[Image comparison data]
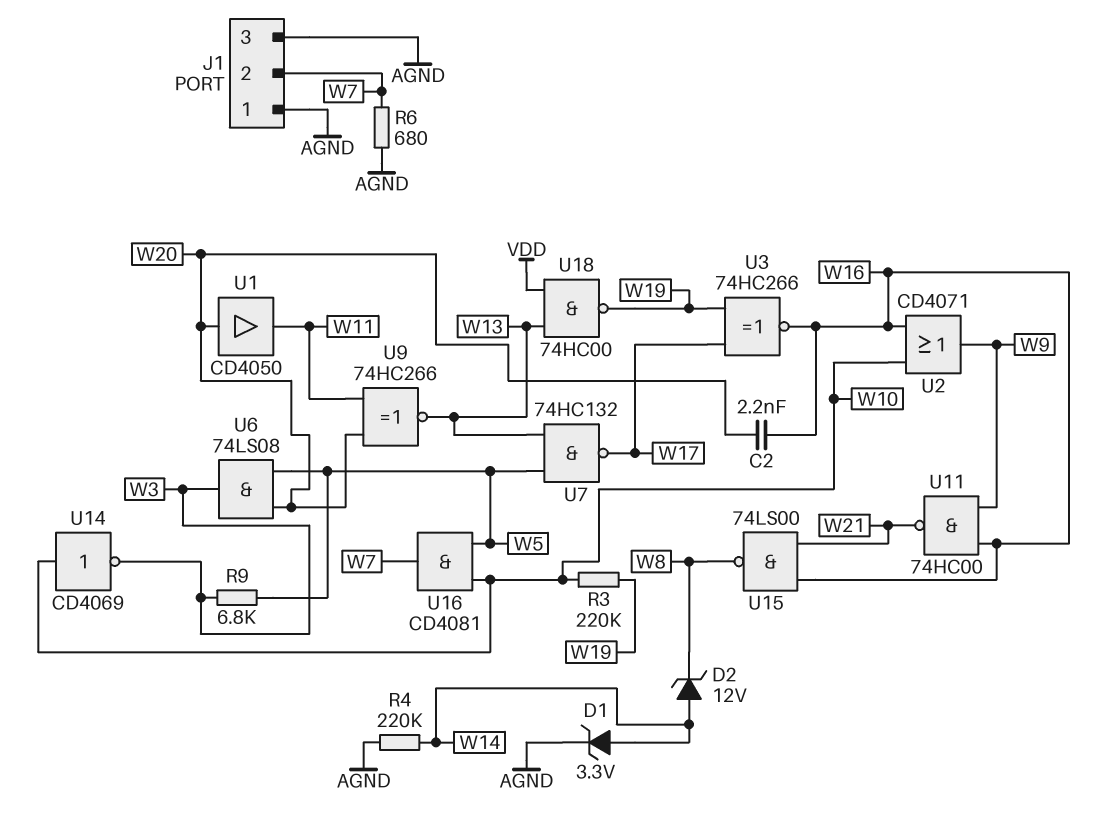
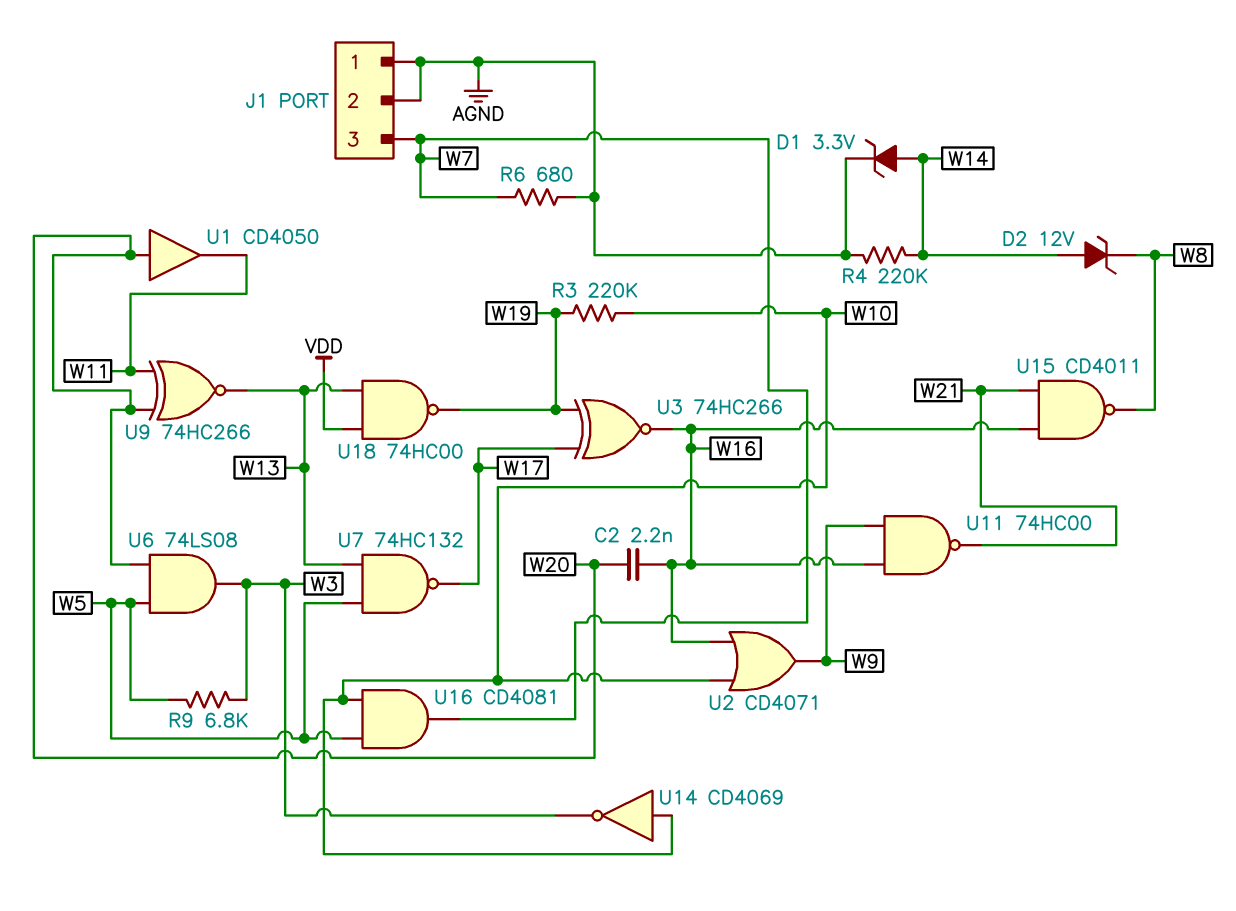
J1 pin 2: W7 -> AGND
J1 pin 3: AGND -> W7
U15: NAND 74LS00 (in W16, in W21, out W8) -> NAND CD4011 (in W16, in W21, out W8)

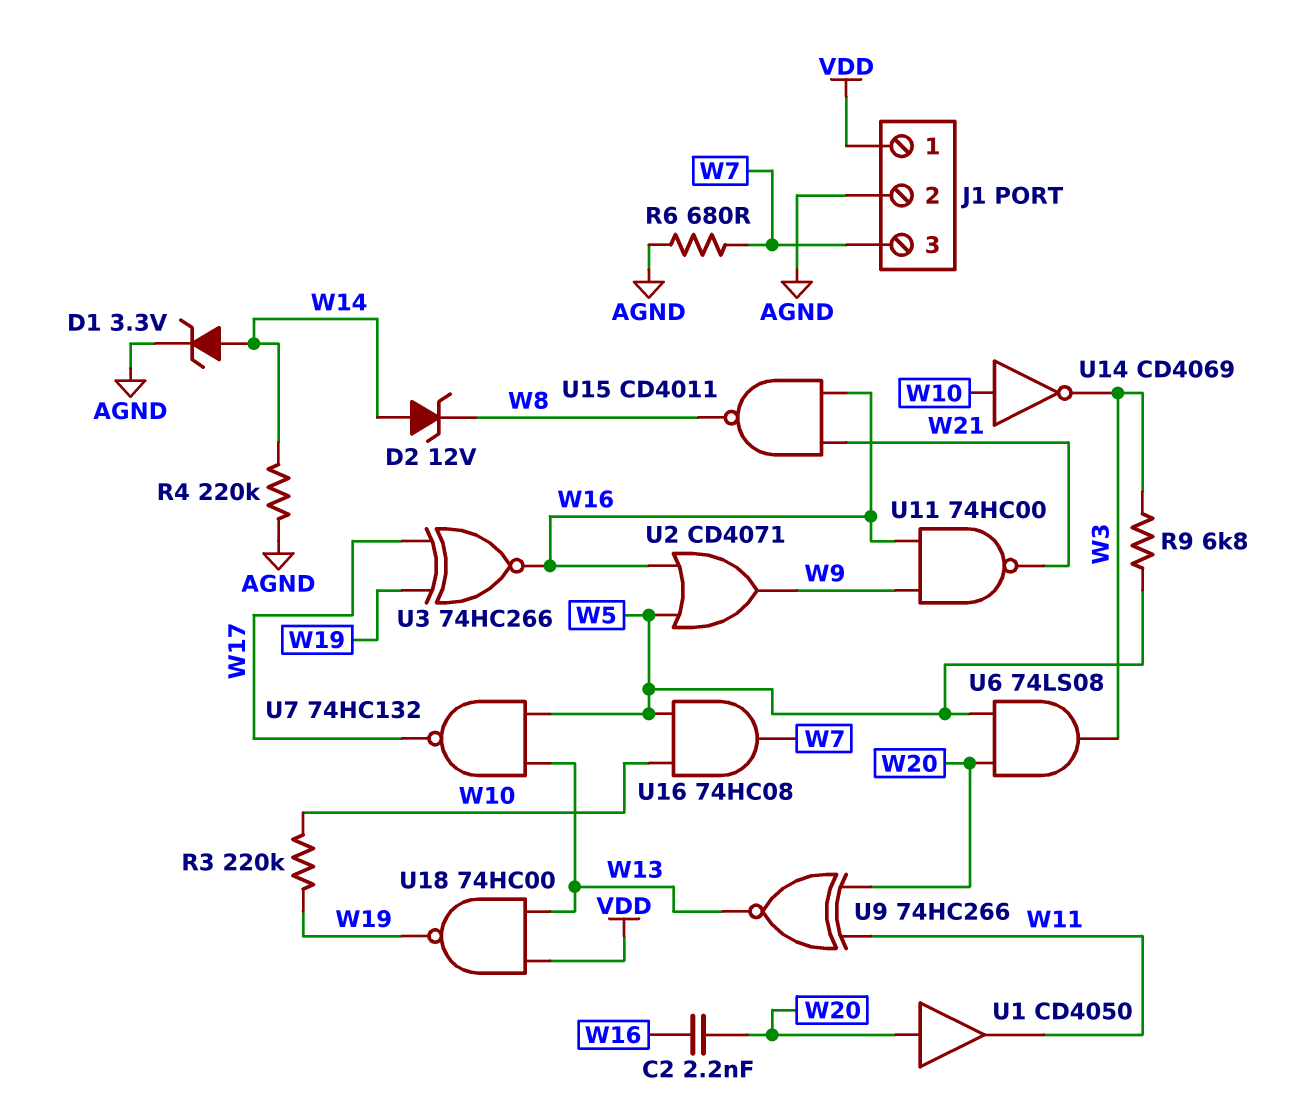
J1 pin 1: AGND -> VDD
U2: OR CD4071 (in W10, in W16, out W9) -> OR CD4071 (in W5, in W16, out W9)
U16: AND CD4081 (in W5, in W10, out W7) -> AND 74HC08 (in W5, in W10, out W7)

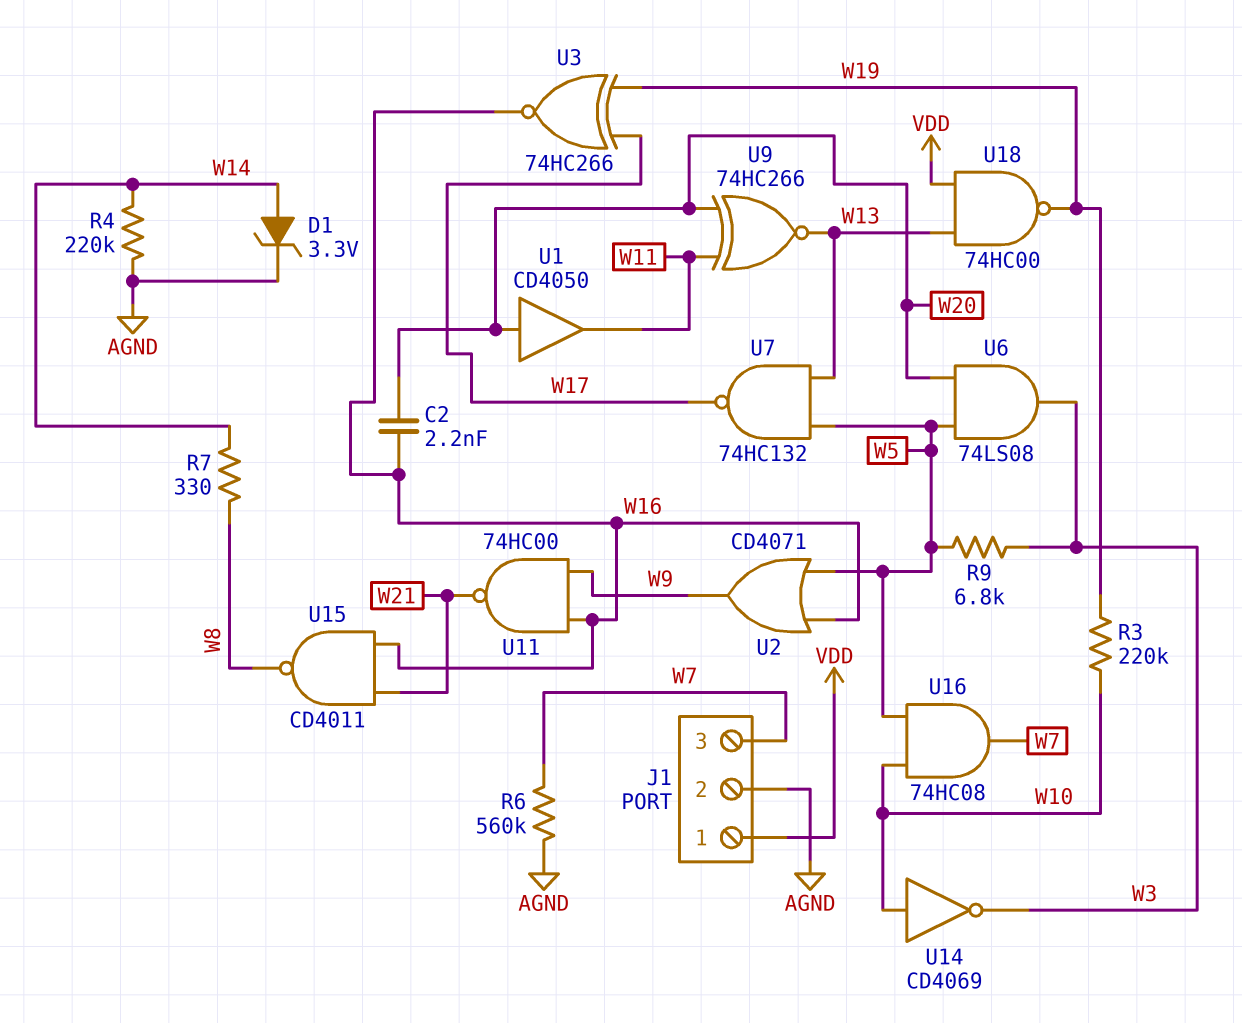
D2: zener 12V (A W14, K W8) -> none
R6: 680 (AGND, W7) -> 560k (AGND, W7)
R7: none -> 330 (W8, W14)

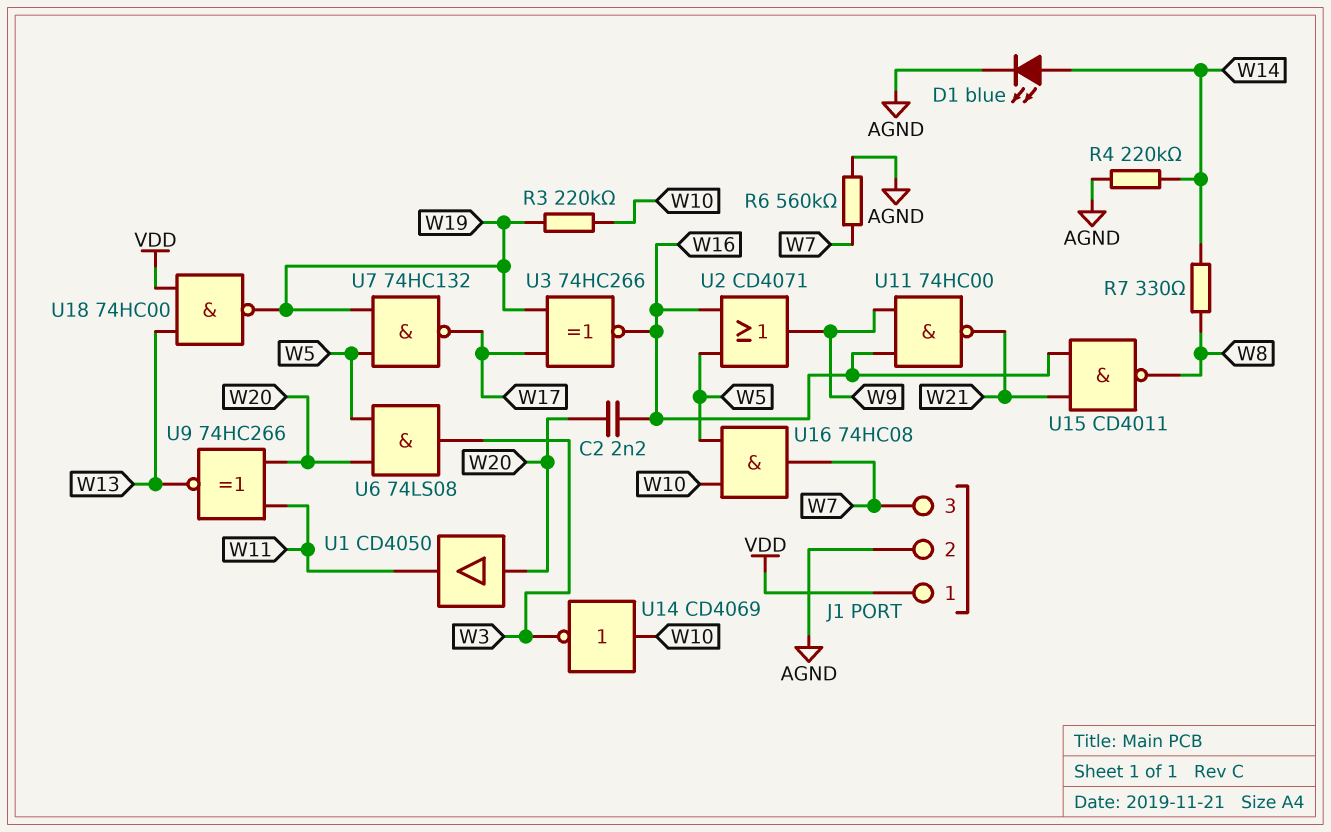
D1: zener 3.3V (A W14, K AGND) -> LED blue (A W14, K AGND)
R9: 6.8k (W3, W5) -> none
U7: NAND 74HC132 (in W5, in W13, out W17) -> NAND 74HC132 (in W5, in W19, out W17)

Task objective: Copy nothing but the lines from the start of the entries through the line with "U2: OR CD4071". Write them out exactly, without pictures.

Task response:
J1 pin 2: W7 -> AGND
J1 pin 3: AGND -> W7
U15: NAND 74LS00 (in W16, in W21, out W8) -> NAND CD4011 (in W16, in W21, out W8)

J1 pin 1: AGND -> VDD
U2: OR CD4071 (in W10, in W16, out W9) -> OR CD4071 (in W5, in W16, out W9)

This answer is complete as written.